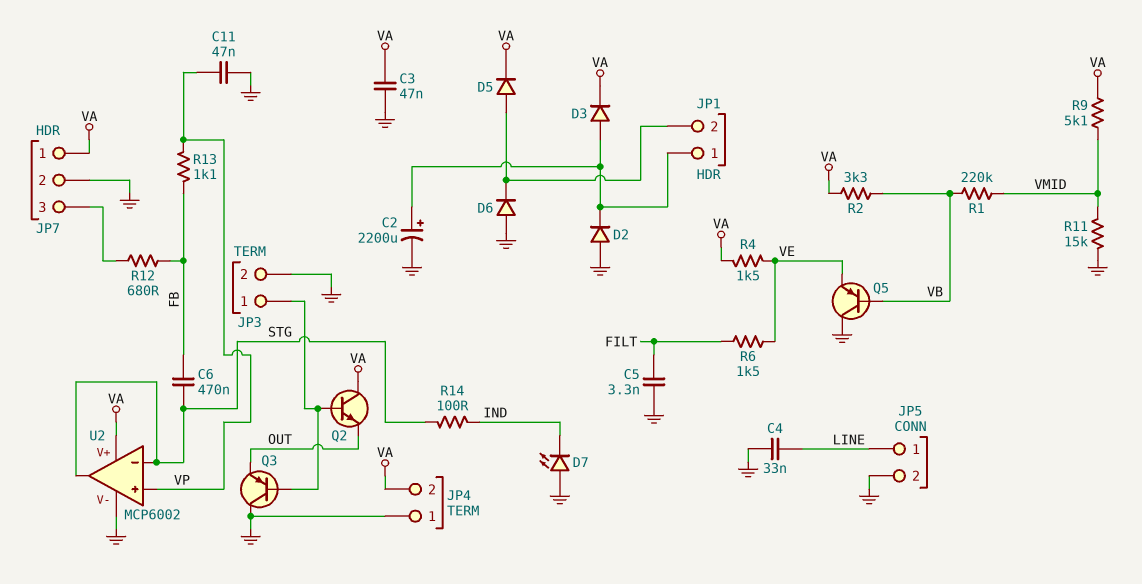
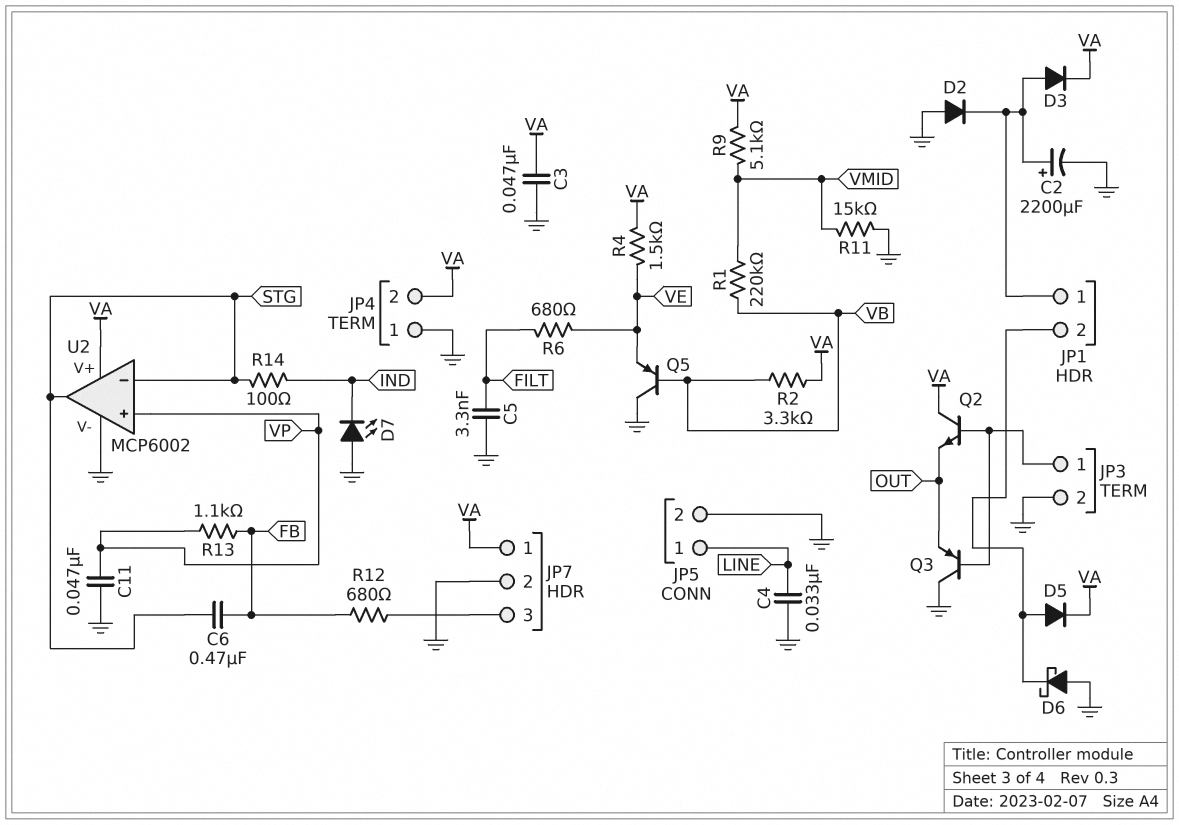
D6: diode (A GND, K JP1/2) -> schottky (A GND, K JP1/2)
R6: 1.5k (FILT, VE) -> 680 (FILT, VE)

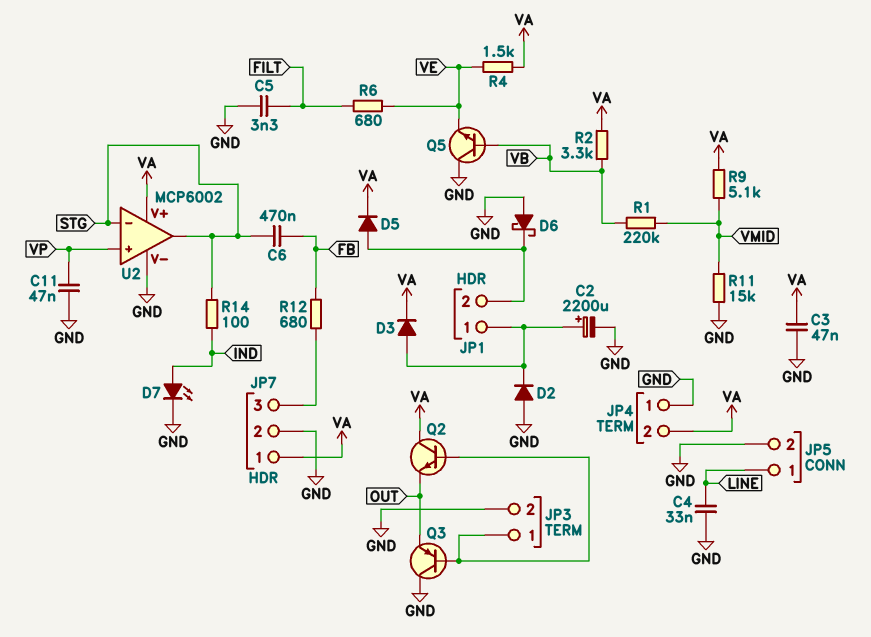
D7: LED (A GND, K IND) -> LED (A IND, K GND)
Q5: PNP (B VB, C GND, E VE) -> NPN (B VB, C GND, E VE)
R13: 1.1k (FB, VP) -> none

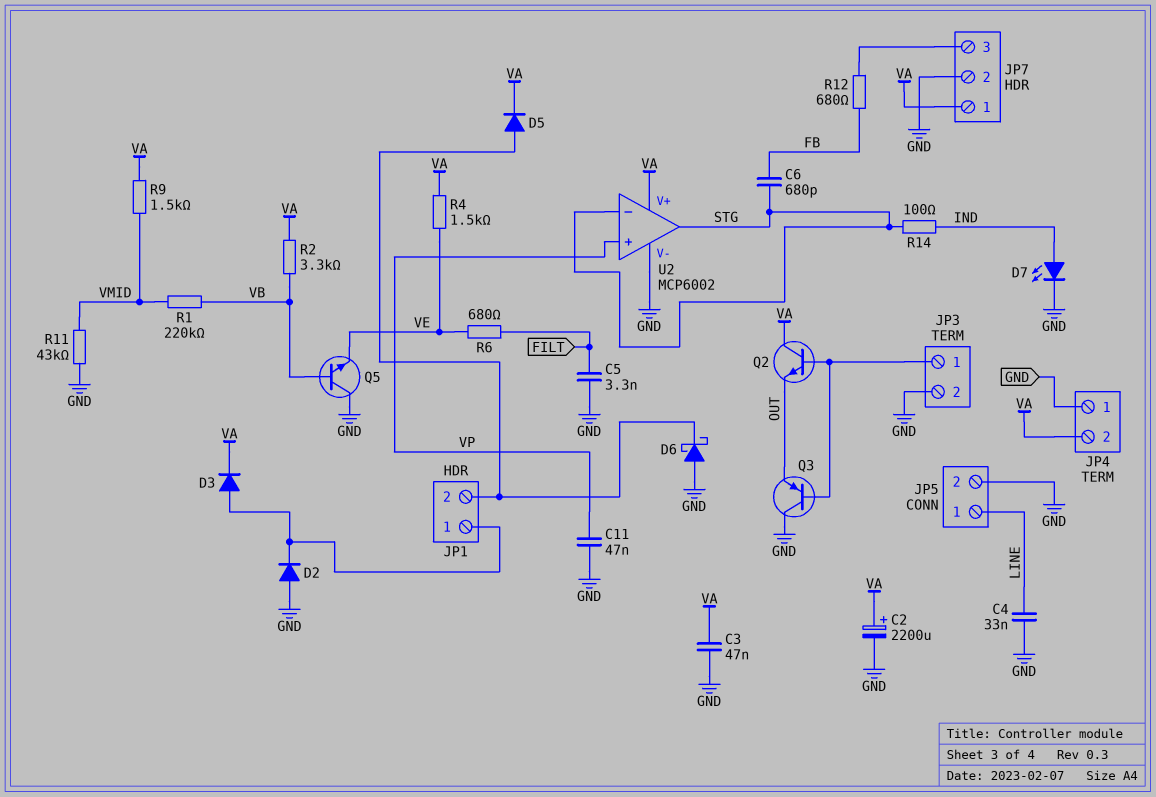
C2: 2200uF (plus JP1/1, minus GND) -> 2200uF (plus VA, minus GND)
C6: 470nF (FB, STG) -> 680pF (FB, STG)
R9: 5.1k (VA, VMID) -> 1.5k (VA, VMID)
R11: 15k (GND, VMID) -> 43k (GND, VMID)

----

→ **Instructions to follow**: What is needed is an exact printout of every line from the one with "R9: 5.1k (VA, VMID) -> 1.5k (VA, VMID)" through the end of the data, including both, and nothing more.

→ **Written reply**:
R9: 5.1k (VA, VMID) -> 1.5k (VA, VMID)
R11: 15k (GND, VMID) -> 43k (GND, VMID)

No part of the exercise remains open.